■ **To do**:
Transcribe all of the data verbatim, please, and leave out its pictures.

■ **Collected data**:

+ + + + +

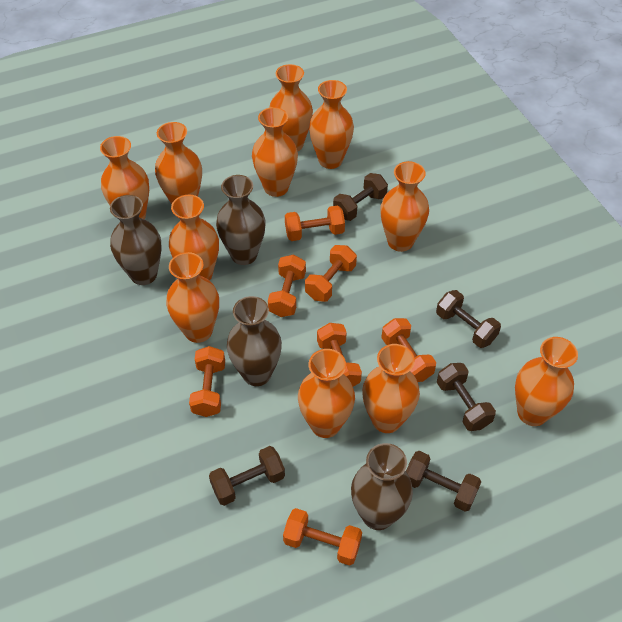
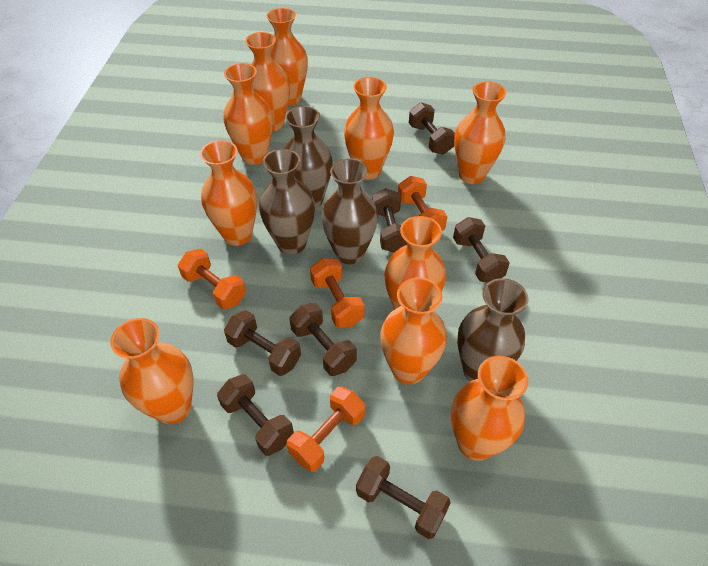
brown dumbbell: 5 -> 7
orange dumbbell: 7 -> 4
orange vase: 11 -> 10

+ + + + +

■ **Solution for this exercise**:
brown dumbbell: 5 -> 7
orange dumbbell: 7 -> 4
orange vase: 11 -> 10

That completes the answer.